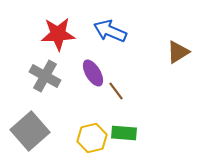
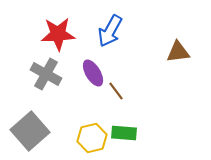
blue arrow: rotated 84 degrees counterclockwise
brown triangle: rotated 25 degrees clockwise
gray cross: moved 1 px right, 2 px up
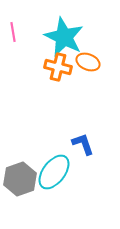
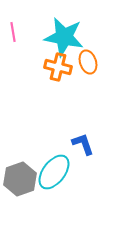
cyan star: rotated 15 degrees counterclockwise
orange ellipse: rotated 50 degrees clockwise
──────────
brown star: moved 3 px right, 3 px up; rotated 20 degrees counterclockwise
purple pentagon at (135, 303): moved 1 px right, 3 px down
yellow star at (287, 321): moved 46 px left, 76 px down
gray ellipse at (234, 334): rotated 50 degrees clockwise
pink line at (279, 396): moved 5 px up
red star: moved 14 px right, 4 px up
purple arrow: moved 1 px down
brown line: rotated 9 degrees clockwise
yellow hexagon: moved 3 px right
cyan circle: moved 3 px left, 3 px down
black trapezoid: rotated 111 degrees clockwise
──────────
EXERCISE DETAILS
If a line in the material contains the word "down", copy that line.

RESPONSE TO THIS EXERCISE
purple pentagon at (135, 303): moved 1 px right, 3 px down
yellow star at (287, 321): moved 46 px left, 76 px down
purple arrow: moved 1 px down
cyan circle: moved 3 px left, 3 px down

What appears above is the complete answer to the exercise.